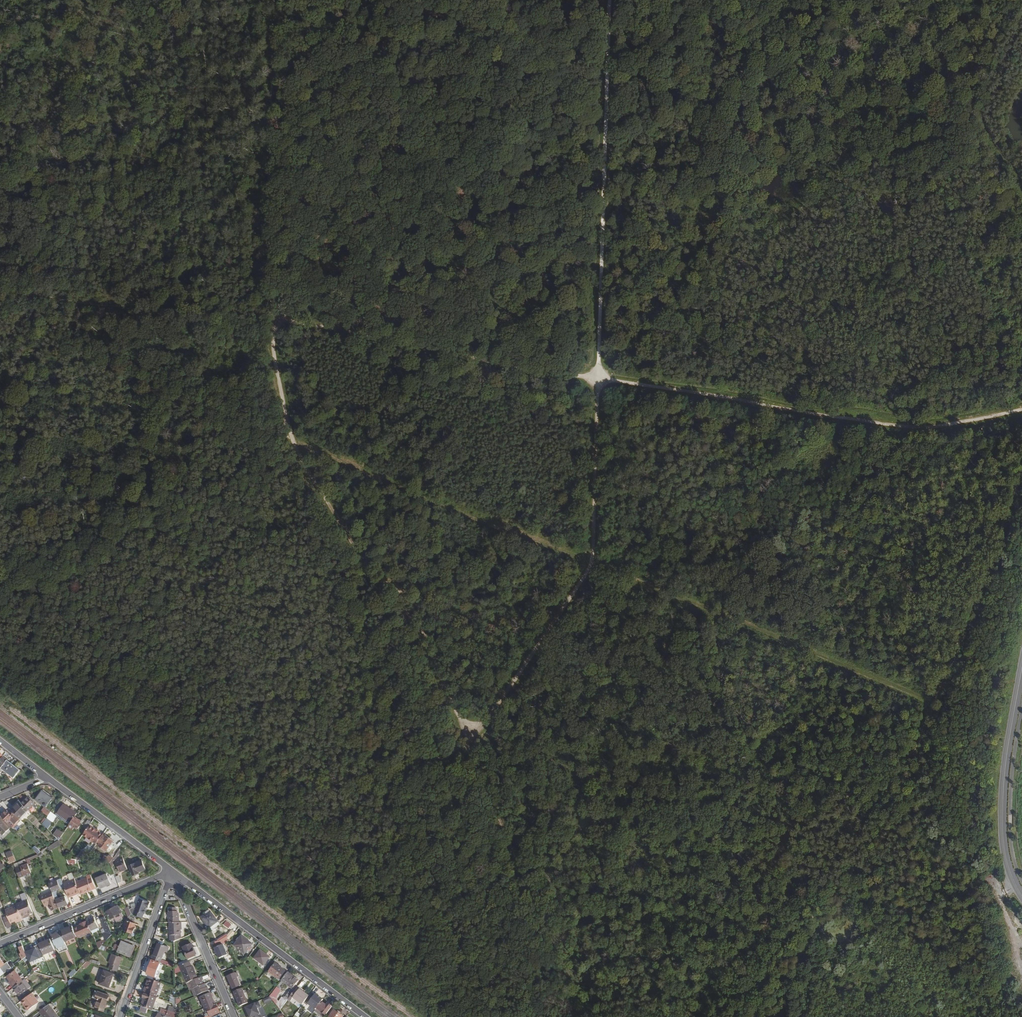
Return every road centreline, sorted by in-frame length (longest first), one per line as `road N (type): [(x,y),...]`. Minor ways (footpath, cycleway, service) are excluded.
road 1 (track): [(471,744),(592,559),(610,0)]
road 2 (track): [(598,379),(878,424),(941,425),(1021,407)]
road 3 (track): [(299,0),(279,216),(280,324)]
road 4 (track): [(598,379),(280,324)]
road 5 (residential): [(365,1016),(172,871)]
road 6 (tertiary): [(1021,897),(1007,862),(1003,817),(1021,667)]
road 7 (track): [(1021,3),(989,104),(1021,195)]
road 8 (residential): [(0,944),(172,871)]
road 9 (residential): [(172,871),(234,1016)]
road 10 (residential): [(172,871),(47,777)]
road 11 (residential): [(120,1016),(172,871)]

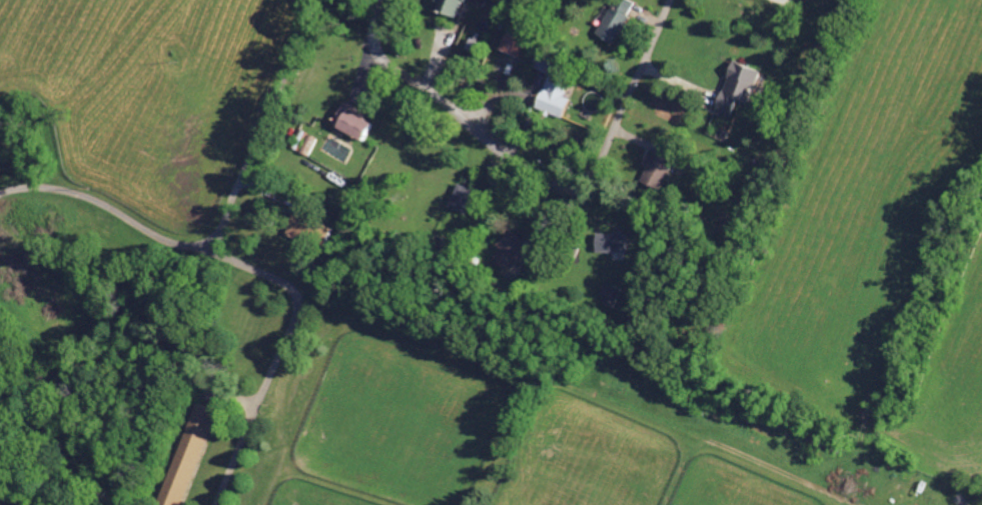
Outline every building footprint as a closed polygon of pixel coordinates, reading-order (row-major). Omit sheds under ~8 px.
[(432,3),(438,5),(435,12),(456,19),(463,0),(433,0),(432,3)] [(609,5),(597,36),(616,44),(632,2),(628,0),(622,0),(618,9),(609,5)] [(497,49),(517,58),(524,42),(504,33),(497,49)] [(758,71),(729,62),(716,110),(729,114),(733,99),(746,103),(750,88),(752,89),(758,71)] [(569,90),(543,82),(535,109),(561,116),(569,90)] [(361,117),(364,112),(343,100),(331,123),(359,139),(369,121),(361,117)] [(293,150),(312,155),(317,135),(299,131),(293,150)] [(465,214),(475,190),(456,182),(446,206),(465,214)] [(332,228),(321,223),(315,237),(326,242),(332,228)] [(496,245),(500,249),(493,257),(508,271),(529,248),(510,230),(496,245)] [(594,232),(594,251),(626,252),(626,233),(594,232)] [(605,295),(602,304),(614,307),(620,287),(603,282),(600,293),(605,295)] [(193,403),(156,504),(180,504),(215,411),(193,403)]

==============================

**WORK TO BE COMPLETED**
Transcribe the whole of the data exactly, minus any pictures.

**RESPONSE TO THE TASK**
Return every road centreline, sorted by in-frame length (longest first), one per line as `road N (type): [(x,y),...]`. Minor ways (footpath, cycleway, service) are excluded.
road 1 (track): [(471,744),(592,559),(610,0)]
road 2 (track): [(598,379),(878,424),(941,425),(1021,407)]
road 3 (track): [(299,0),(279,216),(280,324)]
road 4 (track): [(598,379),(280,324)]
road 5 (residential): [(365,1016),(172,871)]
road 6 (tertiary): [(1021,897),(1007,862),(1003,817),(1021,667)]
road 7 (track): [(1021,3),(989,104),(1021,195)]
road 8 (residential): [(0,944),(172,871)]
road 9 (residential): [(172,871),(234,1016)]
road 10 (residential): [(172,871),(47,777)]
road 11 (residential): [(120,1016),(172,871)]

Outline every building footprint as a closed polygon of pixel coordinates, reading-order (row-major). Omit sheds under ~8 px.
[(432,3),(438,5),(435,12),(456,19),(463,0),(433,0),(432,3)] [(609,5),(597,36),(616,44),(632,2),(628,0),(622,0),(618,9),(609,5)] [(497,49),(517,58),(524,42),(504,33),(497,49)] [(758,71),(729,62),(716,110),(729,114),(733,99),(746,103),(750,88),(752,89),(758,71)] [(569,90),(543,82),(535,109),(561,116),(569,90)] [(361,117),(364,112),(343,100),(331,123),(359,139),(369,121),(361,117)] [(293,150),(312,155),(317,135),(299,131),(293,150)] [(465,214),(475,190),(456,182),(446,206),(465,214)] [(332,228),(321,223),(315,237),(326,242),(332,228)] [(496,245),(500,249),(493,257),(508,271),(529,248),(510,230),(496,245)] [(594,232),(594,251),(626,252),(626,233),(594,232)] [(605,295),(602,304),(614,307),(620,287),(603,282),(600,293),(605,295)] [(193,403),(156,504),(180,504),(215,411),(193,403)]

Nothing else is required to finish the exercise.